■ Exercise requirements
Go through the material and return every line that contains the string "bottle".

■ Exercise data

>>>

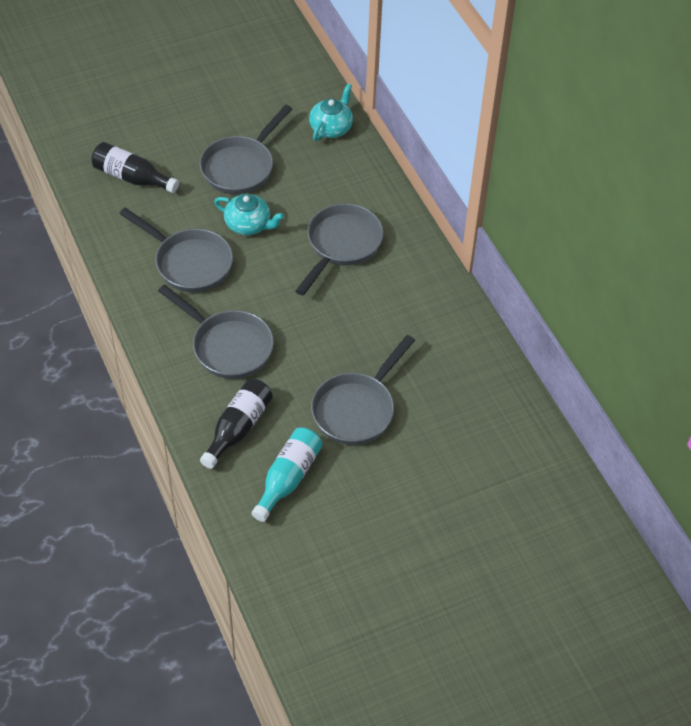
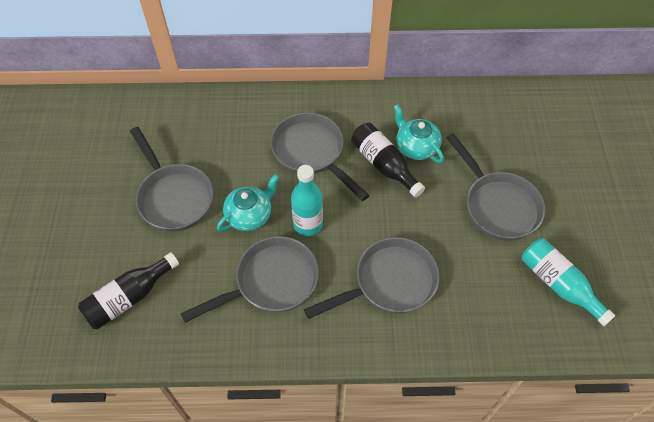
camera: 65 degrees left, 5 degrees up
(238, 428) = (490, 306): black bottle -> black bottle (384, 165)
(259, 269) = (308, 224): none -> turquoise bottle
(331, 127) = (170, 112): turquoise teapot -> turquoise teapot (416, 147)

<<<

■ Answer section
(238, 428) = (490, 306): black bottle -> black bottle (384, 165)
(259, 269) = (308, 224): none -> turquoise bottle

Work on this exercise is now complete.